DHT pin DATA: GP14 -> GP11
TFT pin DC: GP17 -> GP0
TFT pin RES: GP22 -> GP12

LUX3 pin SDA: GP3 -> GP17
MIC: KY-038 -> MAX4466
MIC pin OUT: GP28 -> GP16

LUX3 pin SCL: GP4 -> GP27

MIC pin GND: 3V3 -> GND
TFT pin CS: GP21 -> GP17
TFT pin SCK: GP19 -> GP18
------------------------
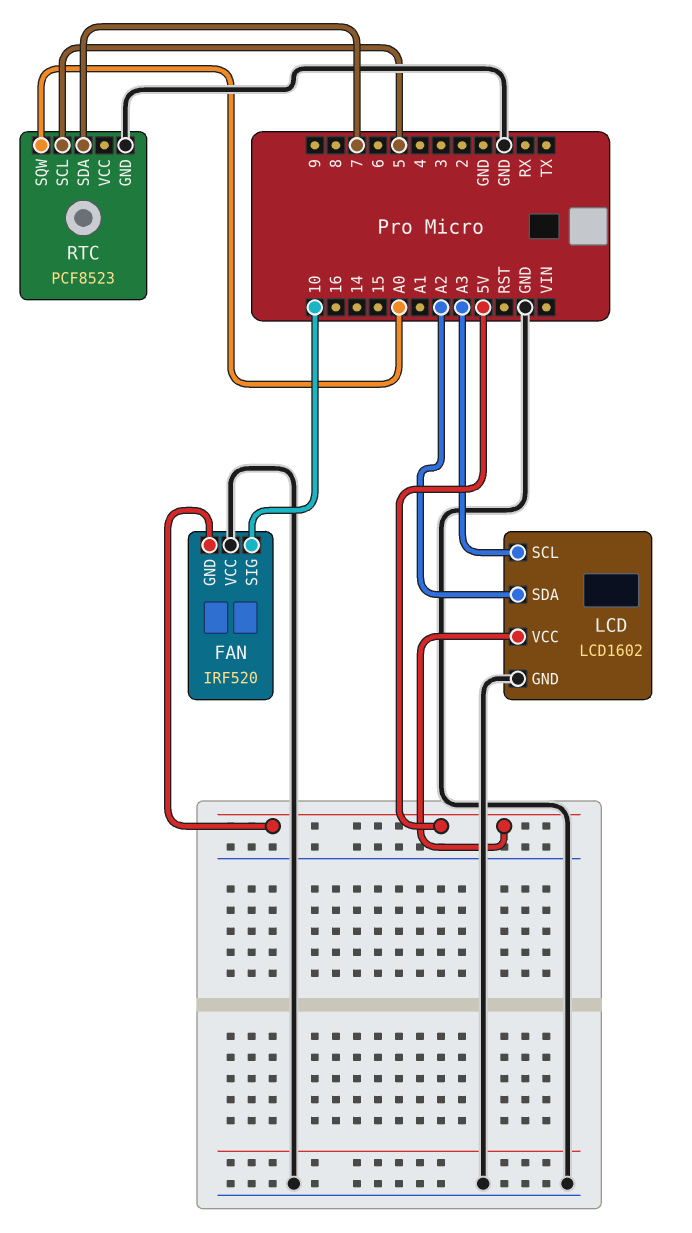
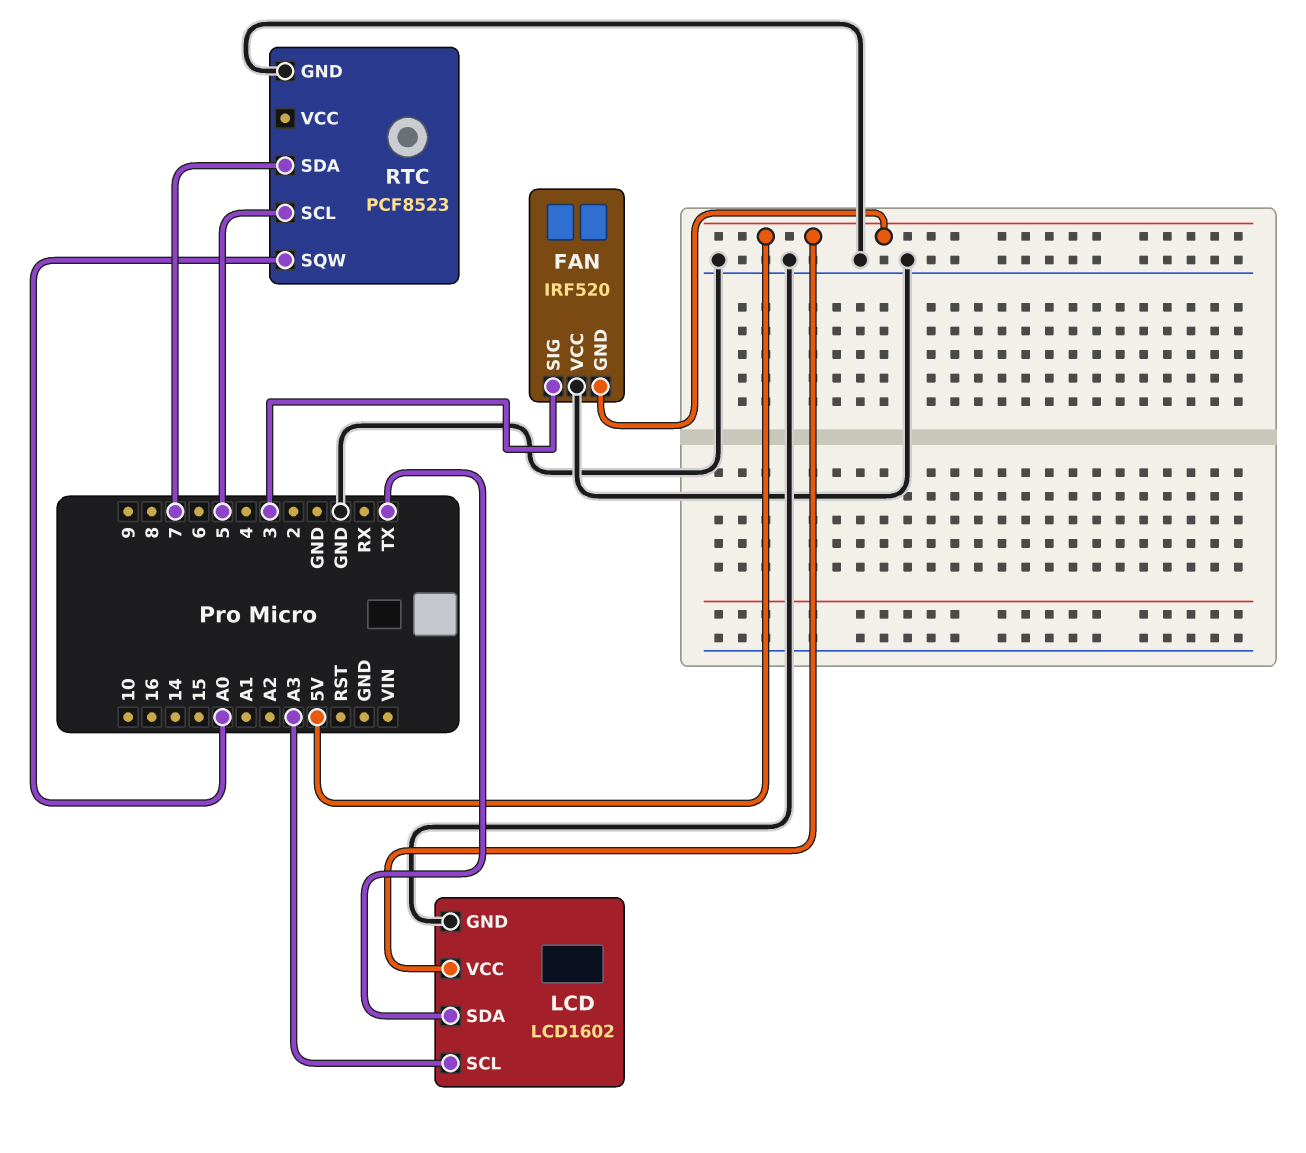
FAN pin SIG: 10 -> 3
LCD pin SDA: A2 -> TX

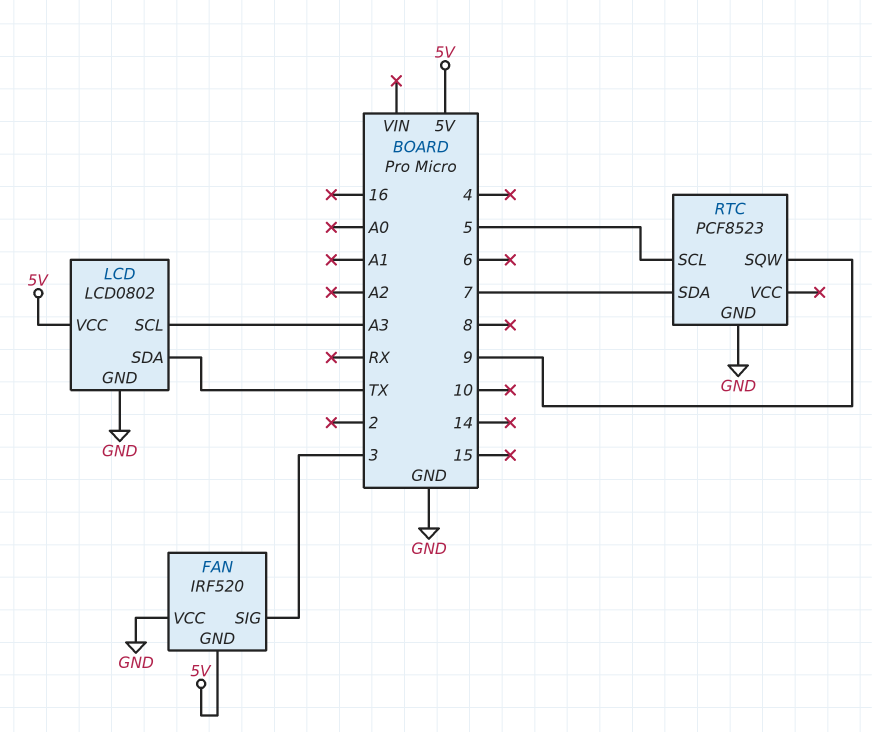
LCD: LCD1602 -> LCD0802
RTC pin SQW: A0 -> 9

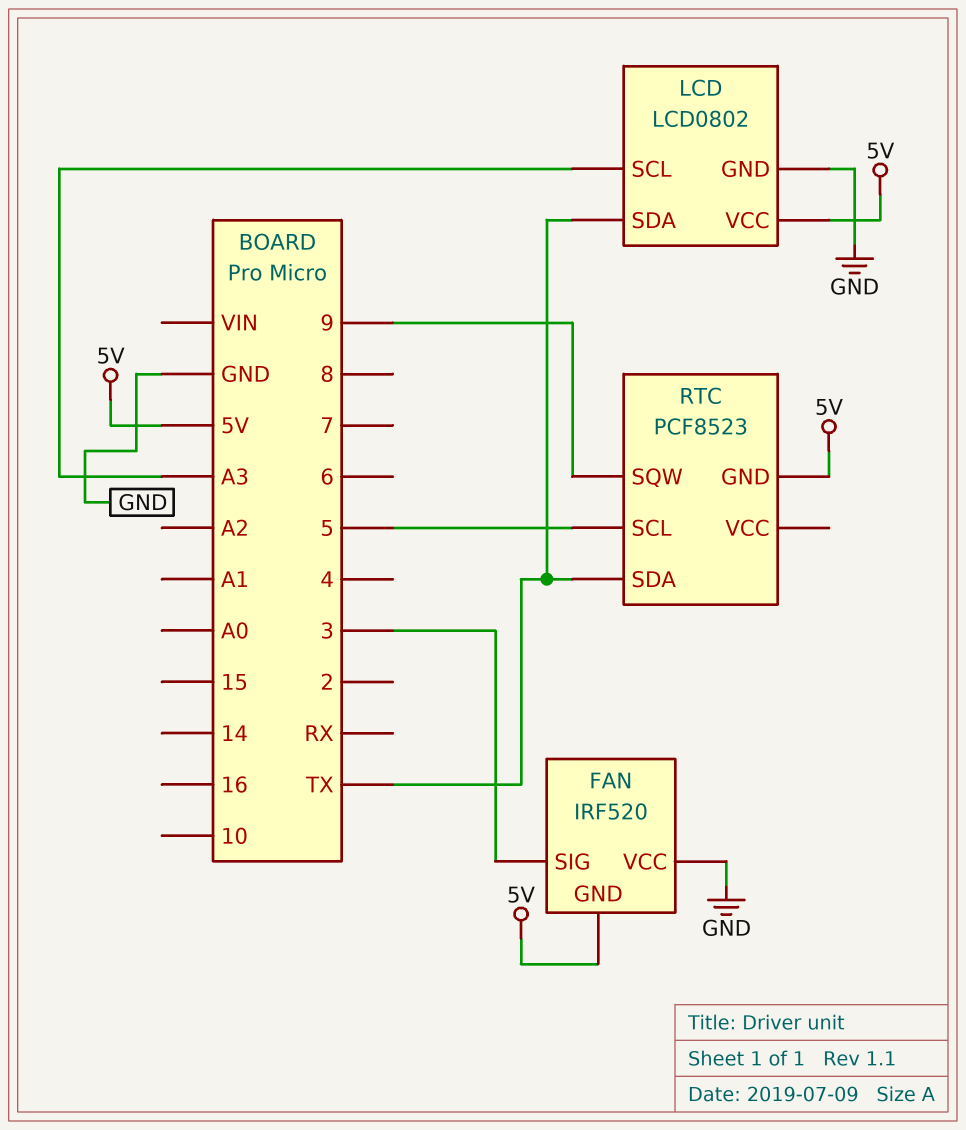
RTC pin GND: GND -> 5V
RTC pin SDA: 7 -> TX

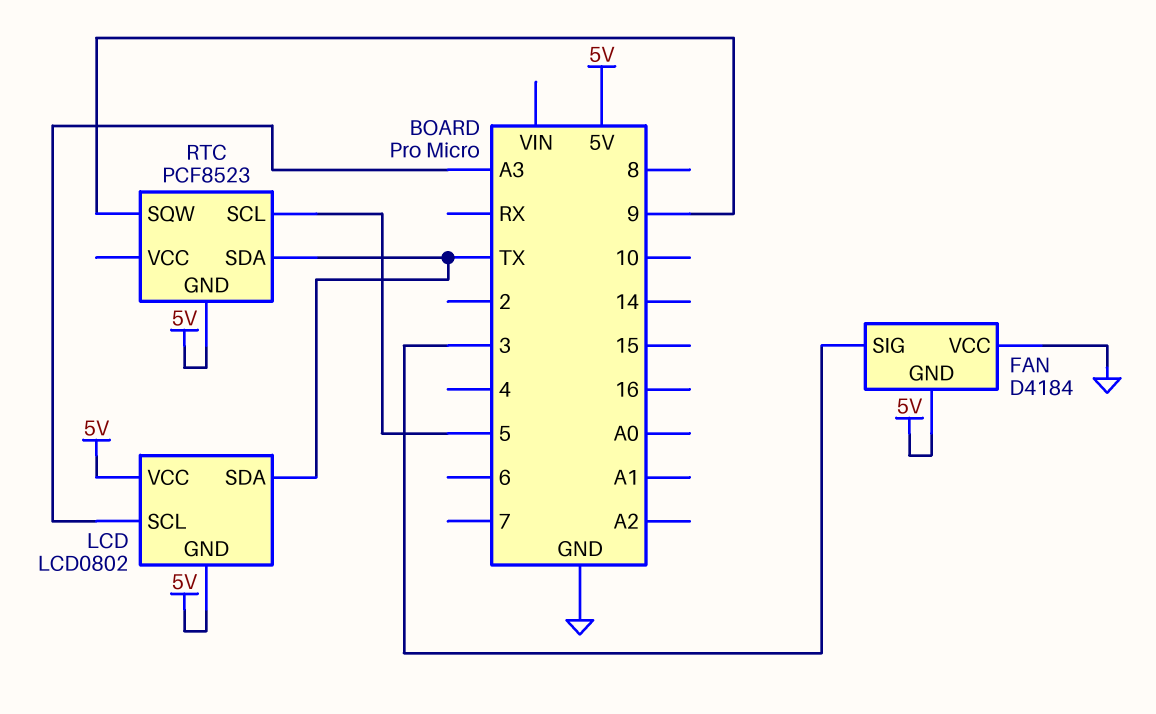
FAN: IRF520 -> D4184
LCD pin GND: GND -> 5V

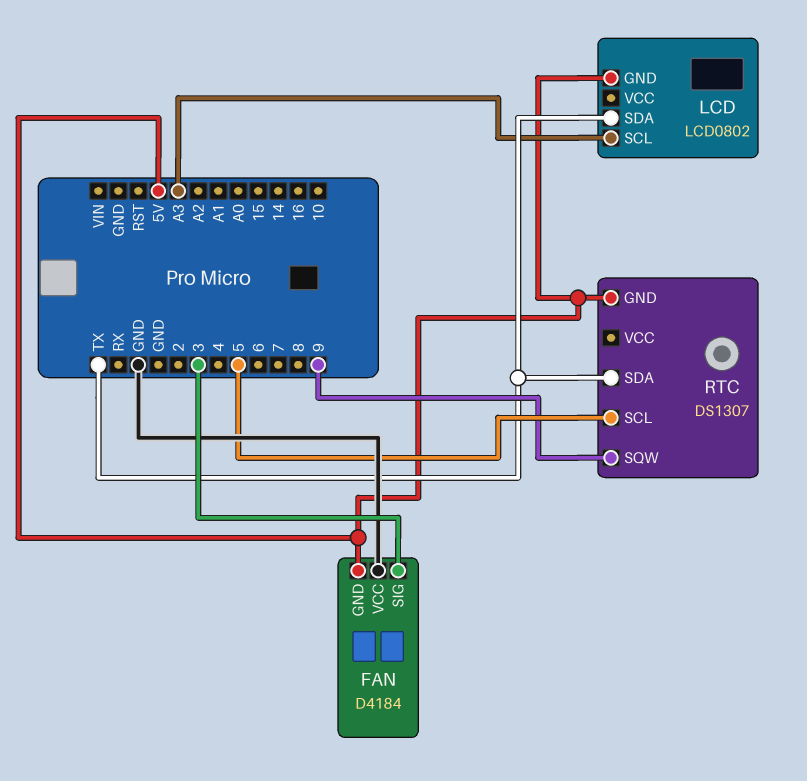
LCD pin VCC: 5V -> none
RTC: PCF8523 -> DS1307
------------------------
→ Aim of the exercise: What you write must match the listing exactly, from the line with "LCD pin GND: GND -> 5V" up to and including the line with "RTC: PCF8523 -> DS1307". Pictures stay out.

→ Solution to the exercise:
LCD pin GND: GND -> 5V

LCD pin VCC: 5V -> none
RTC: PCF8523 -> DS1307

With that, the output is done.